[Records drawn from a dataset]
- - -
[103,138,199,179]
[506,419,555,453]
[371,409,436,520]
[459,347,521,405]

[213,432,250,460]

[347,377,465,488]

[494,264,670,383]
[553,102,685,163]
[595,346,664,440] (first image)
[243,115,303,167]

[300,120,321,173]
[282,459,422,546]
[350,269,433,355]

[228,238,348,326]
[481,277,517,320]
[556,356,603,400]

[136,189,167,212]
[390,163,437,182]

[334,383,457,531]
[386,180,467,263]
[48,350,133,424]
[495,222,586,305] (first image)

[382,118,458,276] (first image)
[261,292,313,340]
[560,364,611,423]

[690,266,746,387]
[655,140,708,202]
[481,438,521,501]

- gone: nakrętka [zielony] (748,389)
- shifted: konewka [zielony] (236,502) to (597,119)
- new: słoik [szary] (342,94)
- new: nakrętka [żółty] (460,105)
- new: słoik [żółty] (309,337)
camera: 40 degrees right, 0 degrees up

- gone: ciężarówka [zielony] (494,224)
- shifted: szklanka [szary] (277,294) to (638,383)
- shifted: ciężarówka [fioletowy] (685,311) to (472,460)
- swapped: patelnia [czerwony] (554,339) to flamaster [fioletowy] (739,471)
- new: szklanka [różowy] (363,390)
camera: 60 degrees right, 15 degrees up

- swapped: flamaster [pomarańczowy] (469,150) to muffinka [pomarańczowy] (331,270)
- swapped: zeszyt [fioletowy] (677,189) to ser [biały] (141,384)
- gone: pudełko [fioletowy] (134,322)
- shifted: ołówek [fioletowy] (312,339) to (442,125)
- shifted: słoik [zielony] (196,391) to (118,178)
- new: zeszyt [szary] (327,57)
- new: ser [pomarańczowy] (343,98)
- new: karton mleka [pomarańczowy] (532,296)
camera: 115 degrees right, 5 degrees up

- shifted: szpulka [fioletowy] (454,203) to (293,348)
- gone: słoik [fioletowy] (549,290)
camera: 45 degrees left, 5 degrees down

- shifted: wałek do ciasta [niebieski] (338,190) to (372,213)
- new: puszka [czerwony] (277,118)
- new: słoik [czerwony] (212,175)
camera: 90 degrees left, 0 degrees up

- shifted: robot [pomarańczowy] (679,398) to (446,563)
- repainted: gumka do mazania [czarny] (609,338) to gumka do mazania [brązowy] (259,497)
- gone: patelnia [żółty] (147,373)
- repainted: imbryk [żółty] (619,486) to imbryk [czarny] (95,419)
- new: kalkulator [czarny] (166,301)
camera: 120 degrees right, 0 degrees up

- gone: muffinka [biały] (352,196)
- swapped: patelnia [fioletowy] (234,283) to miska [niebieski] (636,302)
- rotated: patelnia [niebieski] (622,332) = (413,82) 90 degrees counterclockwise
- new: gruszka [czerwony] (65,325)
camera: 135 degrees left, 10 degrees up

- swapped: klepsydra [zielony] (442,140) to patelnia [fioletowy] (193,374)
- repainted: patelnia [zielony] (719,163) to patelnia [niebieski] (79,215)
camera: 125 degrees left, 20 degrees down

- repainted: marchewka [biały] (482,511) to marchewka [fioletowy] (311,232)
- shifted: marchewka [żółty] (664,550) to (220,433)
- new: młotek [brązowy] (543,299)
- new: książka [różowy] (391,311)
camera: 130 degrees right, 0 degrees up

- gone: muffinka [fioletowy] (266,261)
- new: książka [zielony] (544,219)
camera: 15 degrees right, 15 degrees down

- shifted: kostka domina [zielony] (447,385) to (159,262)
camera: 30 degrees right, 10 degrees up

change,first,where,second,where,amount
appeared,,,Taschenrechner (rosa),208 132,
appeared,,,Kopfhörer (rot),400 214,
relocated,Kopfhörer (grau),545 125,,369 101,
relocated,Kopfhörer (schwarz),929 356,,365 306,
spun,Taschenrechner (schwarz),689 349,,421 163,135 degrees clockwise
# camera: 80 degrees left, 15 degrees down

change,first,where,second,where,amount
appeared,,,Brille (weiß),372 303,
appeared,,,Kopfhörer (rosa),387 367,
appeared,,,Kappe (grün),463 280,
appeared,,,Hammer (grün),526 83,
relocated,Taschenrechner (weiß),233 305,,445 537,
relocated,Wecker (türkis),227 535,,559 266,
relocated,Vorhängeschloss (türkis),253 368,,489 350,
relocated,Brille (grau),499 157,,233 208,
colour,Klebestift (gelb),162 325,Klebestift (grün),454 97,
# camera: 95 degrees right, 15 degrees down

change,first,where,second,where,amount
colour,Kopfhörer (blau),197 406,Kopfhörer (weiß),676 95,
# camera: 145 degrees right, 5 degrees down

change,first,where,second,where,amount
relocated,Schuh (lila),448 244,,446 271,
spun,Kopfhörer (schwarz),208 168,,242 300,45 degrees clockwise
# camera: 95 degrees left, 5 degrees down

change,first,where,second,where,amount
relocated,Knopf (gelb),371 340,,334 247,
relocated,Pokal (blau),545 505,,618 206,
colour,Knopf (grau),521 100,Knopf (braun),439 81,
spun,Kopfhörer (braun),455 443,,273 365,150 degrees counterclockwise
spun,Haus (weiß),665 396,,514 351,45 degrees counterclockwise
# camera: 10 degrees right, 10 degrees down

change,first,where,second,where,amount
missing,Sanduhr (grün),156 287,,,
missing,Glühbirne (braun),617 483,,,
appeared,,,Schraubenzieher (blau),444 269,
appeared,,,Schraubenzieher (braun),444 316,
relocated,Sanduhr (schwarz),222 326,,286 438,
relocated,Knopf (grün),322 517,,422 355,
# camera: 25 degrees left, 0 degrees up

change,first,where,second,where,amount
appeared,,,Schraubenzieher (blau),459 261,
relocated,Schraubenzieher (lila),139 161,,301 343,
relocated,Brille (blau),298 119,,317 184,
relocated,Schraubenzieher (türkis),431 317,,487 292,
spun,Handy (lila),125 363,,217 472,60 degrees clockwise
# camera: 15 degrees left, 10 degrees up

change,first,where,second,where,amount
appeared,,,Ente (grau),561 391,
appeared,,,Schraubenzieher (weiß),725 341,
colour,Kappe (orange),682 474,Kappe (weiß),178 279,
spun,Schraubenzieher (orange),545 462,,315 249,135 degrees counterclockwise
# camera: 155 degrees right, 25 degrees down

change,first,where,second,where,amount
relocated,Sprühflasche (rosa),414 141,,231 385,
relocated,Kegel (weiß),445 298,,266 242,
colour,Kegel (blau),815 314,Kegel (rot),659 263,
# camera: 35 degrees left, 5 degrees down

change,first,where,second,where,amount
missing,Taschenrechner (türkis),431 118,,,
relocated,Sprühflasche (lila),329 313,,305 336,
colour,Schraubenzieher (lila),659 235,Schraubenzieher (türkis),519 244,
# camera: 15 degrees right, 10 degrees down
- - -
Exactly as written, transcribe every line shown above.

RESPONSE FOR THIS EXERCISE —
[103,138,199,179]
[506,419,555,453]
[371,409,436,520]
[459,347,521,405]

[213,432,250,460]

[347,377,465,488]

[494,264,670,383]
[553,102,685,163]
[595,346,664,440] (first image)
[243,115,303,167]

[300,120,321,173]
[282,459,422,546]
[350,269,433,355]

[228,238,348,326]
[481,277,517,320]
[556,356,603,400]

[136,189,167,212]
[390,163,437,182]

[334,383,457,531]
[386,180,467,263]
[48,350,133,424]
[495,222,586,305] (first image)

[382,118,458,276] (first image)
[261,292,313,340]
[560,364,611,423]

[690,266,746,387]
[655,140,708,202]
[481,438,521,501]

- gone: nakrętka [zielony] (748,389)
- shifted: konewka [zielony] (236,502) to (597,119)
- new: słoik [szary] (342,94)
- new: nakrętka [żółty] (460,105)
- new: słoik [żółty] (309,337)
camera: 40 degrees right, 0 degrees up

- gone: ciężarówka [zielony] (494,224)
- shifted: szklanka [szary] (277,294) to (638,383)
- shifted: ciężarówka [fioletowy] (685,311) to (472,460)
- swapped: patelnia [czerwony] (554,339) to flamaster [fioletowy] (739,471)
- new: szklanka [różowy] (363,390)
camera: 60 degrees right, 15 degrees up

- swapped: flamaster [pomarańczowy] (469,150) to muffinka [pomarańczowy] (331,270)
- swapped: zeszyt [fioletowy] (677,189) to ser [biały] (141,384)
- gone: pudełko [fioletowy] (134,322)
- shifted: ołówek [fioletowy] (312,339) to (442,125)
- shifted: słoik [zielony] (196,391) to (118,178)
- new: zeszyt [szary] (327,57)
- new: ser [pomarańczowy] (343,98)
- new: karton mleka [pomarańczowy] (532,296)
camera: 115 degrees right, 5 degrees up

- shifted: szpulka [fioletowy] (454,203) to (293,348)
- gone: słoik [fioletowy] (549,290)
camera: 45 degrees left, 5 degrees down

- shifted: wałek do ciasta [niebieski] (338,190) to (372,213)
- new: puszka [czerwony] (277,118)
- new: słoik [czerwony] (212,175)
camera: 90 degrees left, 0 degrees up

- shifted: robot [pomarańczowy] (679,398) to (446,563)
- repainted: gumka do mazania [czarny] (609,338) to gumka do mazania [brązowy] (259,497)
- gone: patelnia [żółty] (147,373)
- repainted: imbryk [żółty] (619,486) to imbryk [czarny] (95,419)
- new: kalkulator [czarny] (166,301)
camera: 120 degrees right, 0 degrees up

- gone: muffinka [biały] (352,196)
- swapped: patelnia [fioletowy] (234,283) to miska [niebieski] (636,302)
- rotated: patelnia [niebieski] (622,332) = (413,82) 90 degrees counterclockwise
- new: gruszka [czerwony] (65,325)
camera: 135 degrees left, 10 degrees up

- swapped: klepsydra [zielony] (442,140) to patelnia [fioletowy] (193,374)
- repainted: patelnia [zielony] (719,163) to patelnia [niebieski] (79,215)
camera: 125 degrees left, 20 degrees down

- repainted: marchewka [biały] (482,511) to marchewka [fioletowy] (311,232)
- shifted: marchewka [żółty] (664,550) to (220,433)
- new: młotek [brązowy] (543,299)
- new: książka [różowy] (391,311)
camera: 130 degrees right, 0 degrees up

- gone: muffinka [fioletowy] (266,261)
- new: książka [zielony] (544,219)
camera: 15 degrees right, 15 degrees down

- shifted: kostka domina [zielony] (447,385) to (159,262)
camera: 30 degrees right, 10 degrees up

change,first,where,second,where,amount
appeared,,,Taschenrechner (rosa),208 132,
appeared,,,Kopfhörer (rot),400 214,
relocated,Kopfhörer (grau),545 125,,369 101,
relocated,Kopfhörer (schwarz),929 356,,365 306,
spun,Taschenrechner (schwarz),689 349,,421 163,135 degrees clockwise
# camera: 80 degrees left, 15 degrees down

change,first,where,second,where,amount
appeared,,,Brille (weiß),372 303,
appeared,,,Kopfhörer (rosa),387 367,
appeared,,,Kappe (grün),463 280,
appeared,,,Hammer (grün),526 83,
relocated,Taschenrechner (weiß),233 305,,445 537,
relocated,Wecker (türkis),227 535,,559 266,
relocated,Vorhängeschloss (türkis),253 368,,489 350,
relocated,Brille (grau),499 157,,233 208,
colour,Klebestift (gelb),162 325,Klebestift (grün),454 97,
# camera: 95 degrees right, 15 degrees down

change,first,where,second,where,amount
colour,Kopfhörer (blau),197 406,Kopfhörer (weiß),676 95,
# camera: 145 degrees right, 5 degrees down

change,first,where,second,where,amount
relocated,Schuh (lila),448 244,,446 271,
spun,Kopfhörer (schwarz),208 168,,242 300,45 degrees clockwise
# camera: 95 degrees left, 5 degrees down

change,first,where,second,where,amount
relocated,Knopf (gelb),371 340,,334 247,
relocated,Pokal (blau),545 505,,618 206,
colour,Knopf (grau),521 100,Knopf (braun),439 81,
spun,Kopfhörer (braun),455 443,,273 365,150 degrees counterclockwise
spun,Haus (weiß),665 396,,514 351,45 degrees counterclockwise
# camera: 10 degrees right, 10 degrees down

change,first,where,second,where,amount
missing,Sanduhr (grün),156 287,,,
missing,Glühbirne (braun),617 483,,,
appeared,,,Schraubenzieher (blau),444 269,
appeared,,,Schraubenzieher (braun),444 316,
relocated,Sanduhr (schwarz),222 326,,286 438,
relocated,Knopf (grün),322 517,,422 355,
# camera: 25 degrees left, 0 degrees up

change,first,where,second,where,amount
appeared,,,Schraubenzieher (blau),459 261,
relocated,Schraubenzieher (lila),139 161,,301 343,
relocated,Brille (blau),298 119,,317 184,
relocated,Schraubenzieher (türkis),431 317,,487 292,
spun,Handy (lila),125 363,,217 472,60 degrees clockwise
# camera: 15 degrees left, 10 degrees up

change,first,where,second,where,amount
appeared,,,Ente (grau),561 391,
appeared,,,Schraubenzieher (weiß),725 341,
colour,Kappe (orange),682 474,Kappe (weiß),178 279,
spun,Schraubenzieher (orange),545 462,,315 249,135 degrees counterclockwise
# camera: 155 degrees right, 25 degrees down

change,first,where,second,where,amount
relocated,Sprühflasche (rosa),414 141,,231 385,
relocated,Kegel (weiß),445 298,,266 242,
colour,Kegel (blau),815 314,Kegel (rot),659 263,
# camera: 35 degrees left, 5 degrees down

change,first,where,second,where,amount
missing,Taschenrechner (türkis),431 118,,,
relocated,Sprühflasche (lila),329 313,,305 336,
colour,Schraubenzieher (lila),659 235,Schraubenzieher (türkis),519 244,
# camera: 15 degrees right, 10 degrees down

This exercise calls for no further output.